Your assignment – When you copy from the entries that follow, take only the lines from the one with "FAN3 pin SIG: D23 -> D21" down to the one with "STEPPER1: A4988 -> DRV8825", keeping both ends and dropping every picture.

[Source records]
⟨

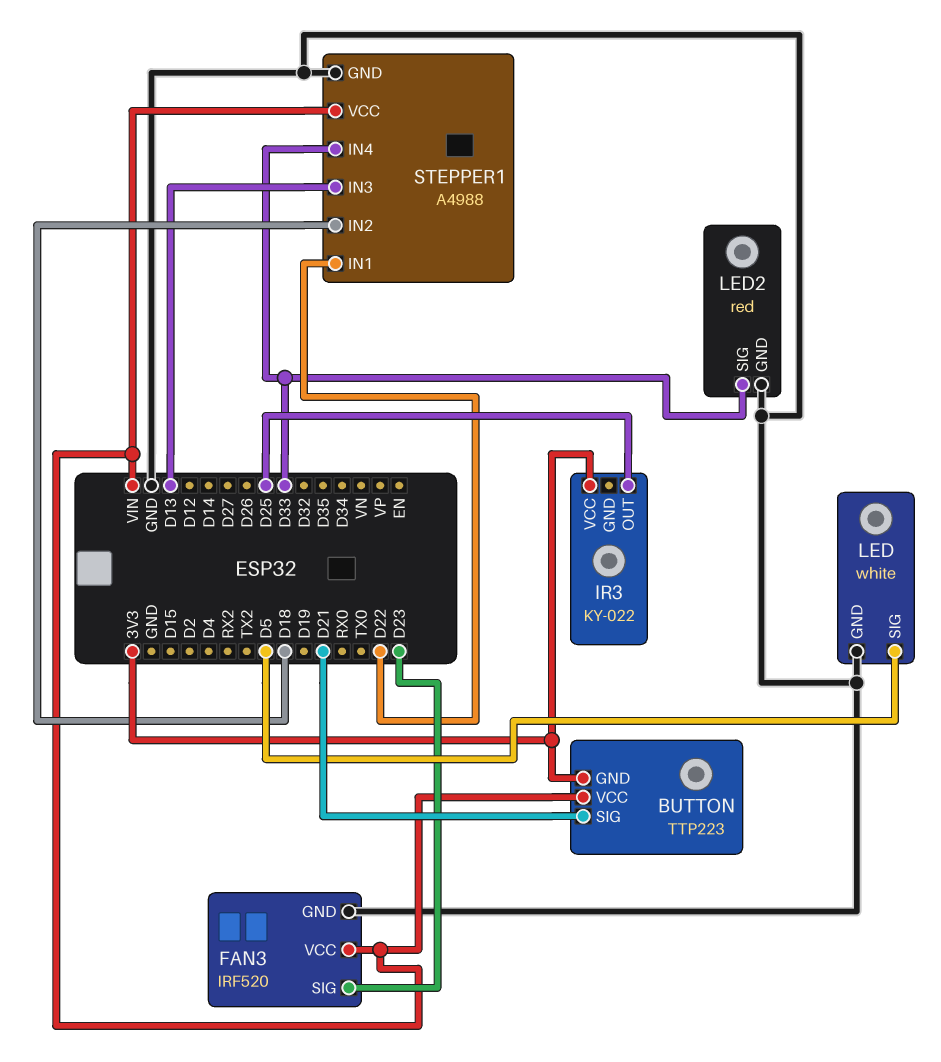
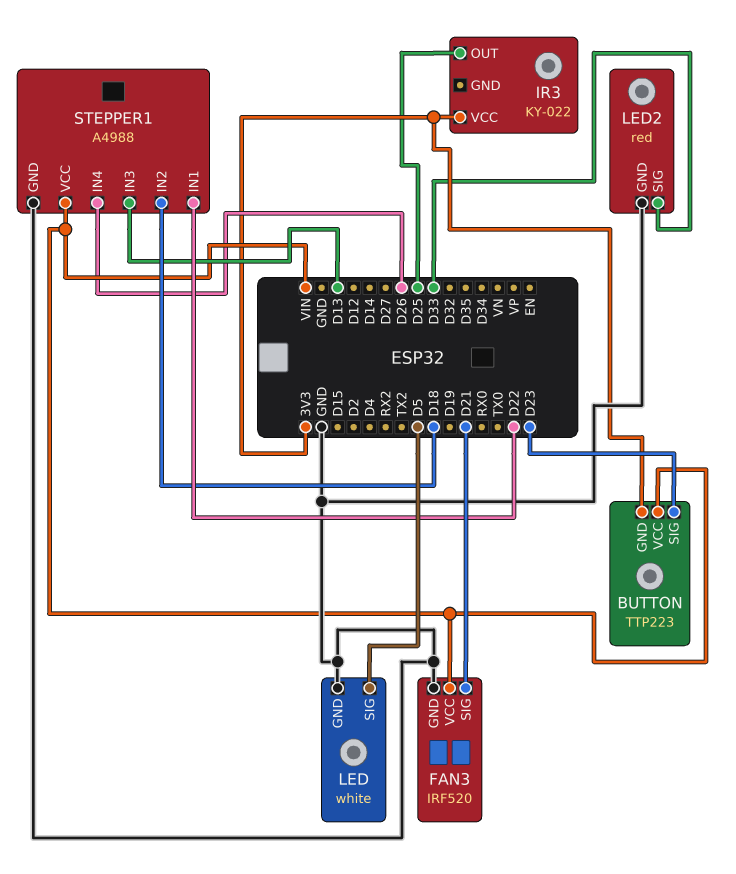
BUTTON pin SIG: D21 -> D23
FAN3 pin SIG: D23 -> D21
STEPPER1 pin IN4: D33 -> D26

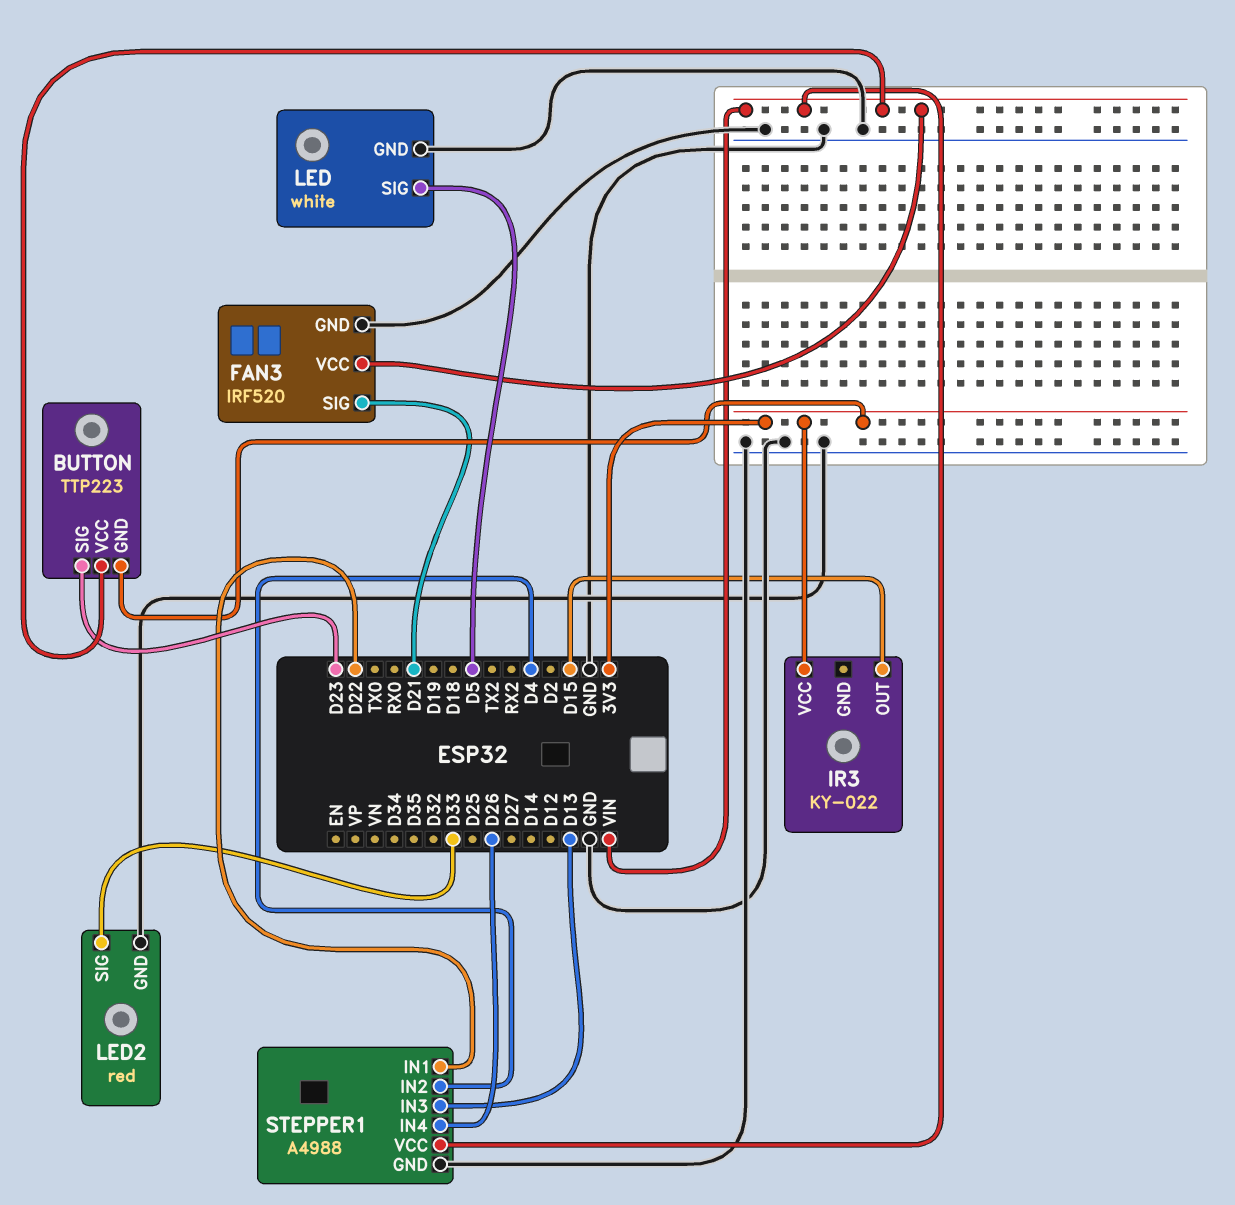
IR3 pin OUT: D25 -> D15
STEPPER1 pin IN2: D18 -> D4

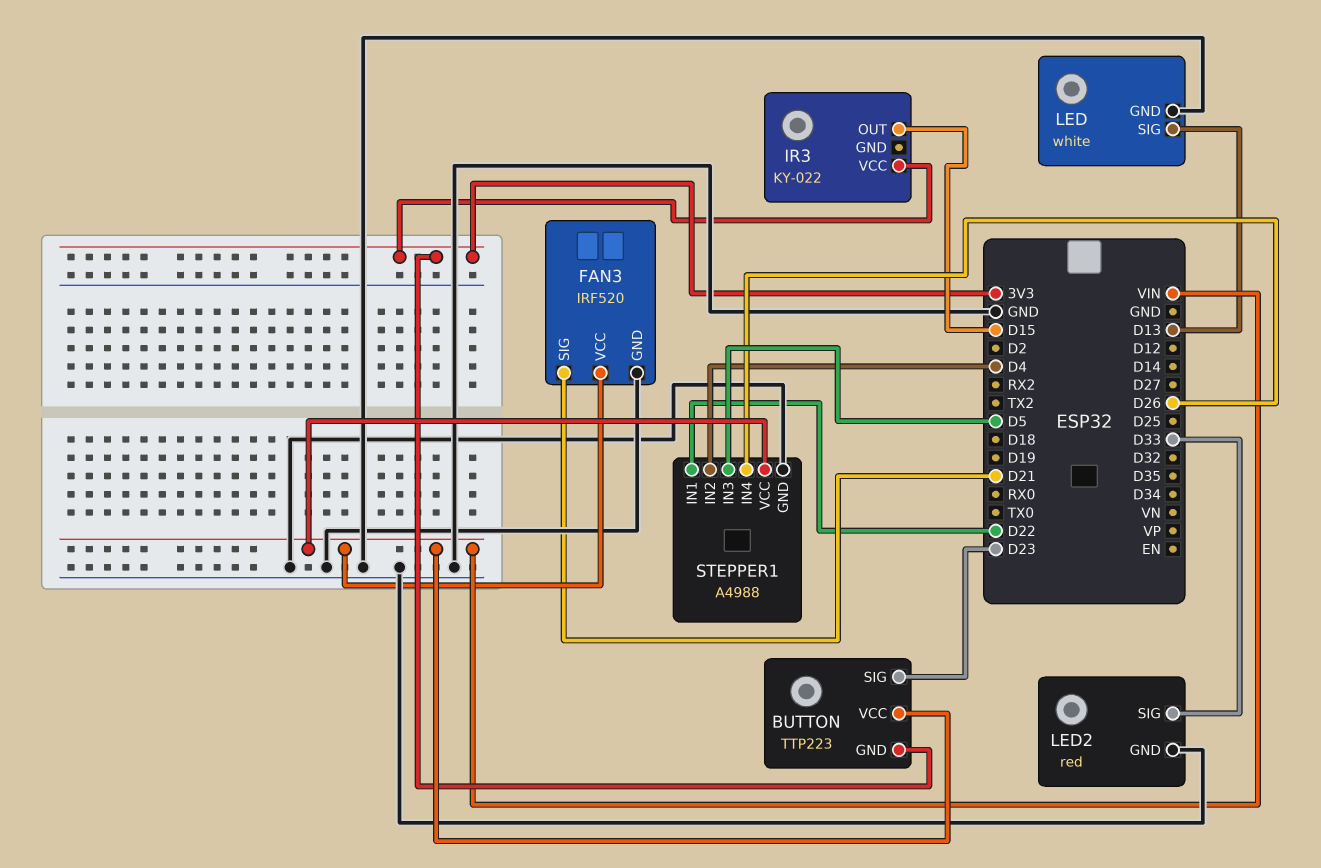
LED pin SIG: D5 -> D13
STEPPER1 pin IN3: D13 -> D5

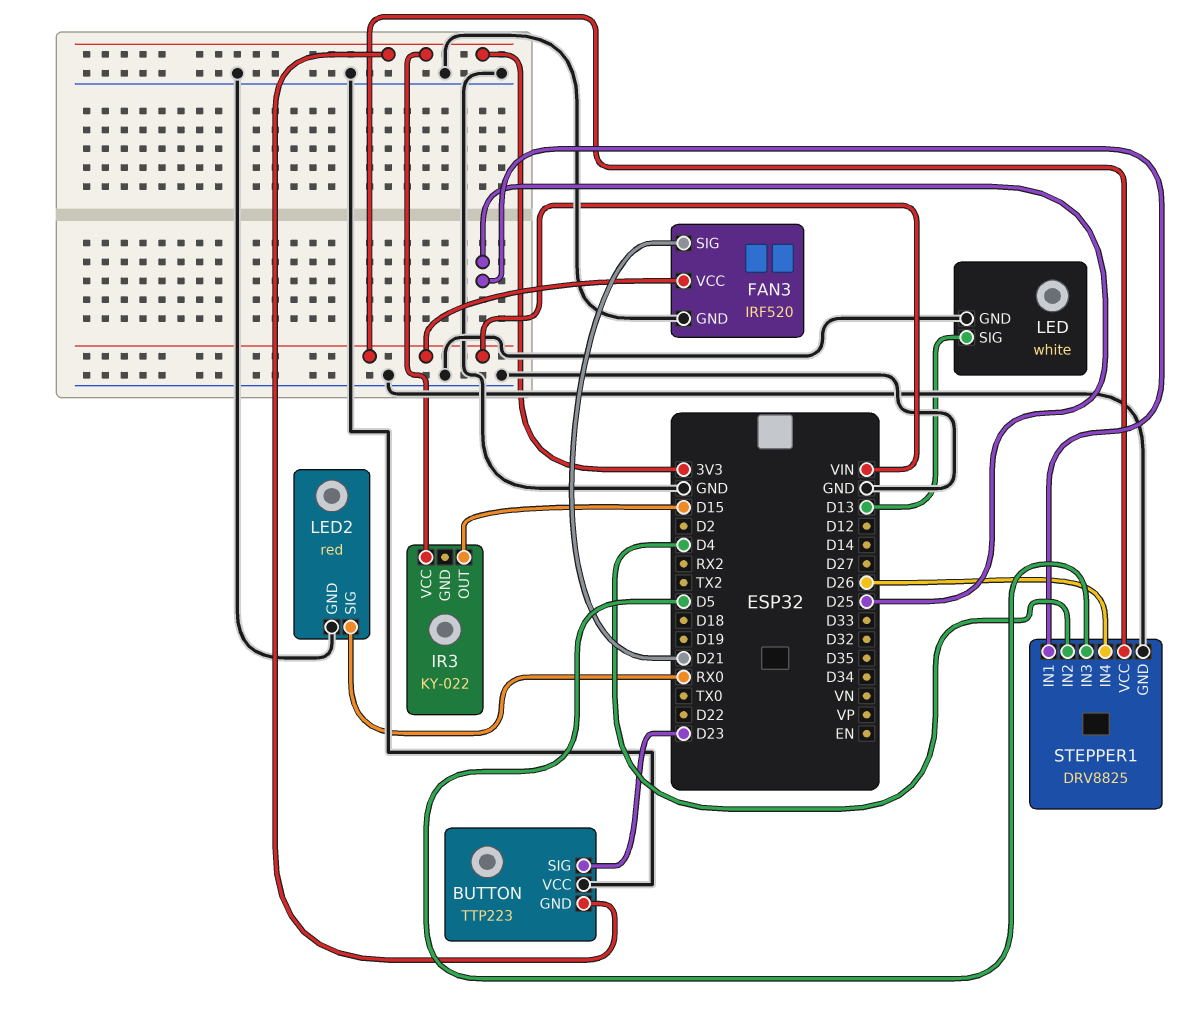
BUTTON pin VCC: VIN -> GND
LED2 pin SIG: D33 -> RX0
STEPPER1: A4988 -> DRV8825
STEPPER1 pin IN1: D22 -> D25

⟩

Output –
FAN3 pin SIG: D23 -> D21
STEPPER1 pin IN4: D33 -> D26

IR3 pin OUT: D25 -> D15
STEPPER1 pin IN2: D18 -> D4

LED pin SIG: D5 -> D13
STEPPER1 pin IN3: D13 -> D5

BUTTON pin VCC: VIN -> GND
LED2 pin SIG: D33 -> RX0
STEPPER1: A4988 -> DRV8825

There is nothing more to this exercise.